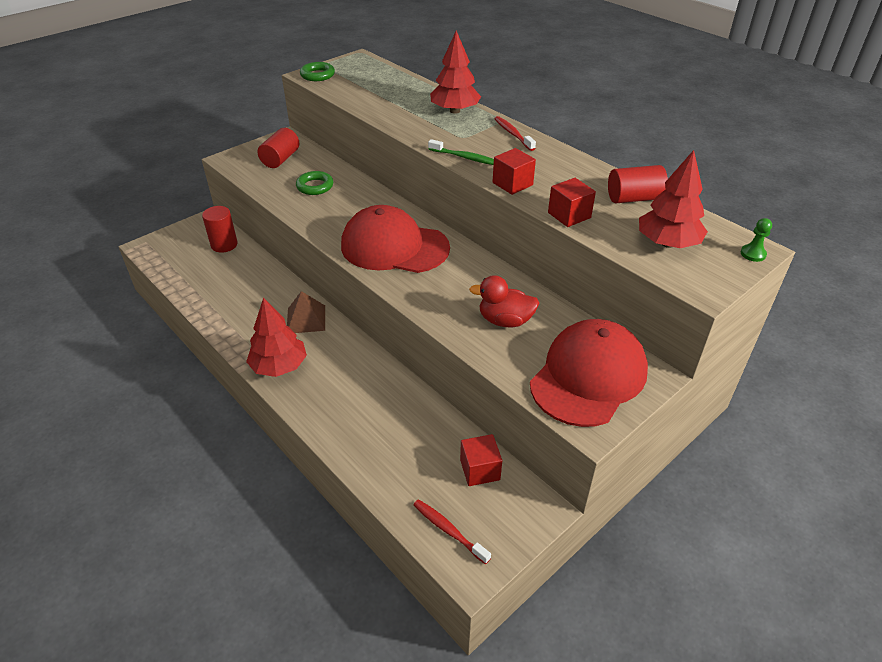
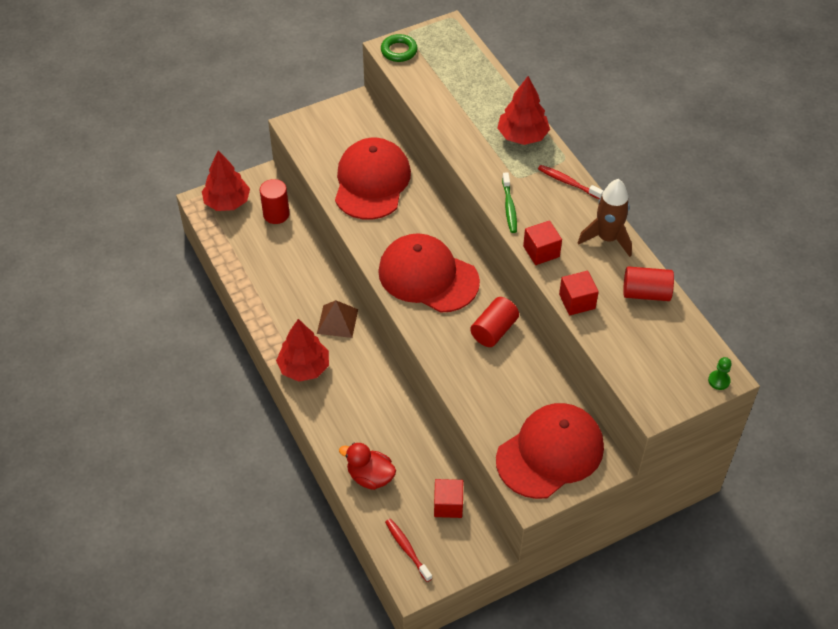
camera: 15 degrees right, 10 degrees up
(280, 159) = (345, 136): red cylinder -> red cylinder (494, 330)
(315, 186) = (372, 182): green ring -> red cap
(465, 157) = (509, 207): green toothbrush -> green toothbrush turned 45 degrees clockwise
(505, 320) = (501, 381): red duck -> red duck (370, 476)
(513, 134) = (568, 182): red toothbrush -> red toothbrush turned 45 degrees counterclockwise
(572, 165) = (607, 238): none -> brown rocket
(667, 243) = (649, 352): red tree -> red tree (227, 202)

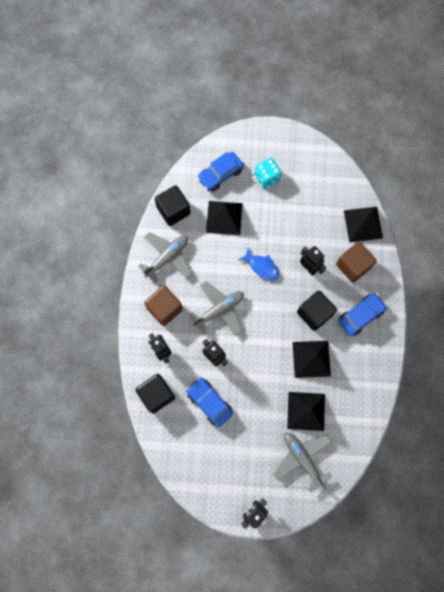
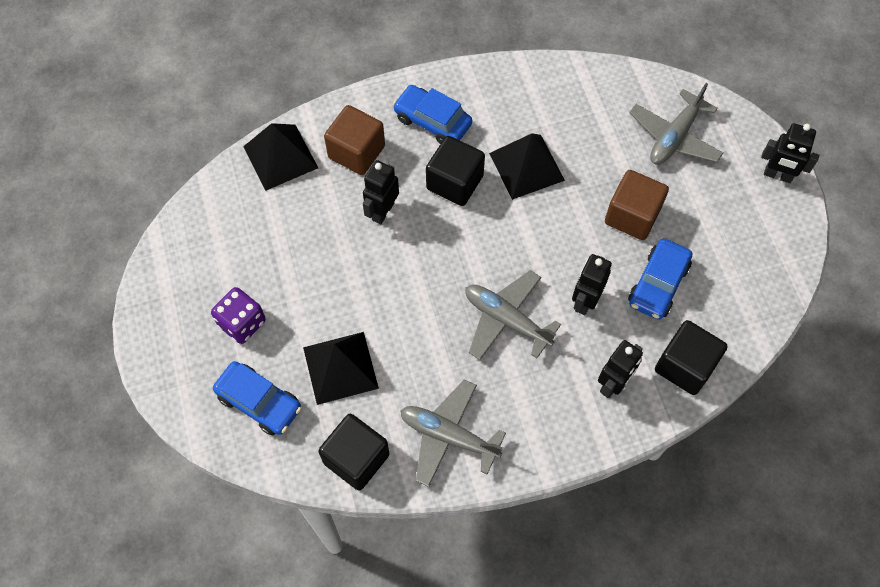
camera: 110 degrees left, 10 degrees down
(165, 309) = (540, 406): brown cube -> brown cube (632, 216)
(262, 267) = (407, 280): blue fish -> none
(267, 178) = (242, 323): turquoise dice -> purple dice
(306, 411) = (606, 151): black pyramid -> none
▬▬▬
## Instructions to follow
Above are some records; copy each line there that contains "camera".

## Result of the task
camera: 15 degrees right, 10 degrees up
camera: 110 degrees left, 10 degrees down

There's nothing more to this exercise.